(Extracted records)

_ _ _

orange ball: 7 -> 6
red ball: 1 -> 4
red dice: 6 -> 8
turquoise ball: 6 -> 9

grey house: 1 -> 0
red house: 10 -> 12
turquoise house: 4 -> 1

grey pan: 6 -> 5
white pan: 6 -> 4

_ _ _

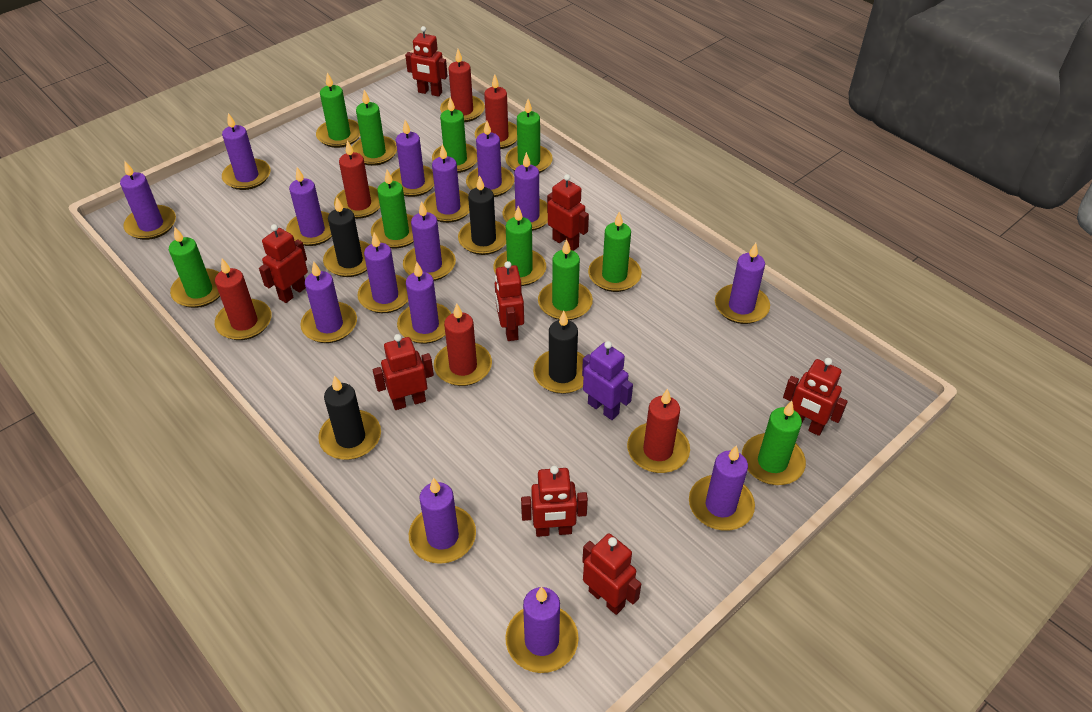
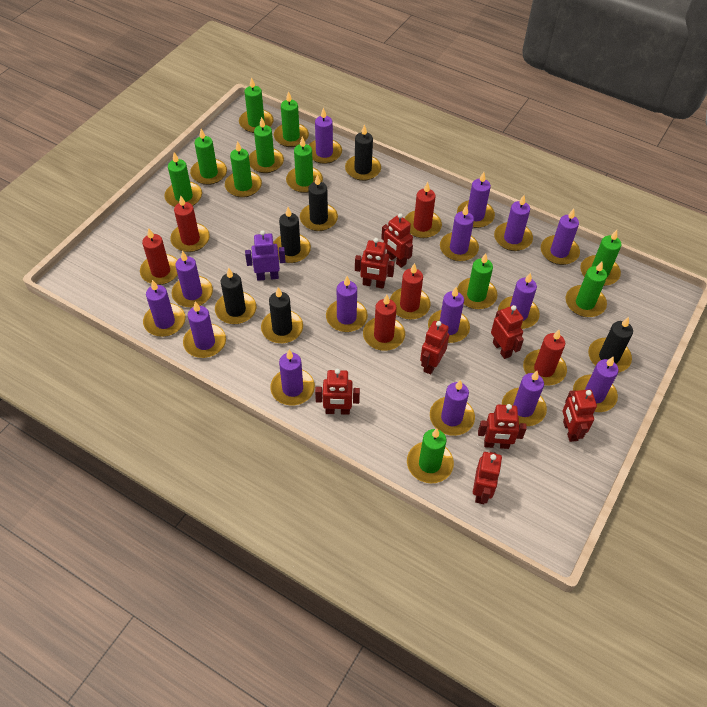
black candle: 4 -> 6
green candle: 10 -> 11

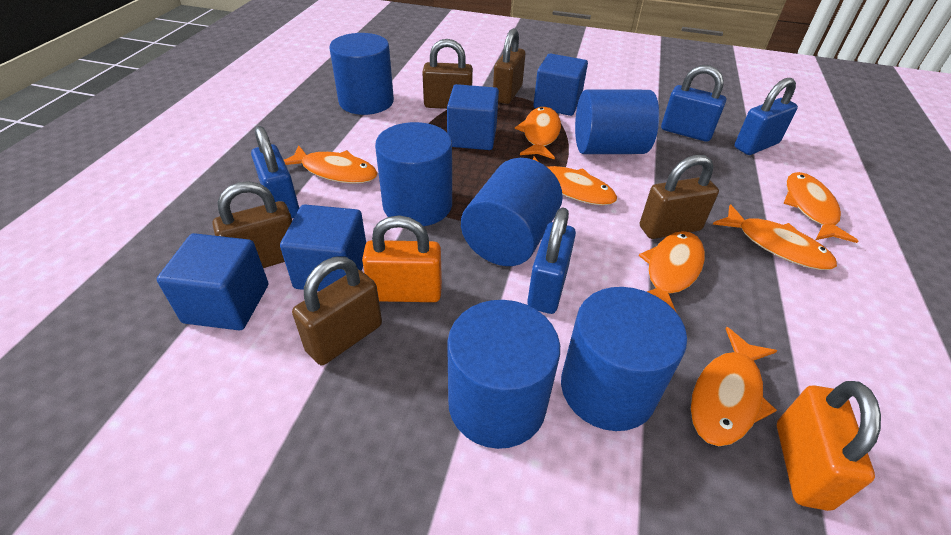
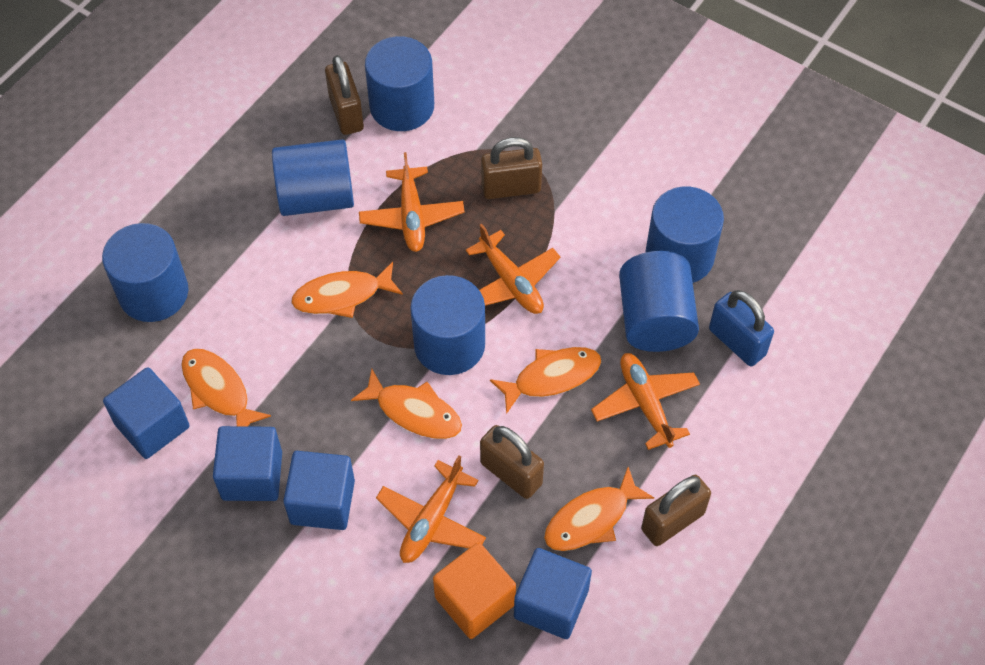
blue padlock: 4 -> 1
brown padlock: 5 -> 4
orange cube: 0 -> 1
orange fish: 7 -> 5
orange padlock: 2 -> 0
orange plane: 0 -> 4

_ _ _

▶ _Instructions for the task_:
Lines that hold "orange" are the ones to copy, so pick each out from the data.

▶ _Answer for the task_:
orange ball: 7 -> 6
orange cube: 0 -> 1
orange fish: 7 -> 5
orange padlock: 2 -> 0
orange plane: 0 -> 4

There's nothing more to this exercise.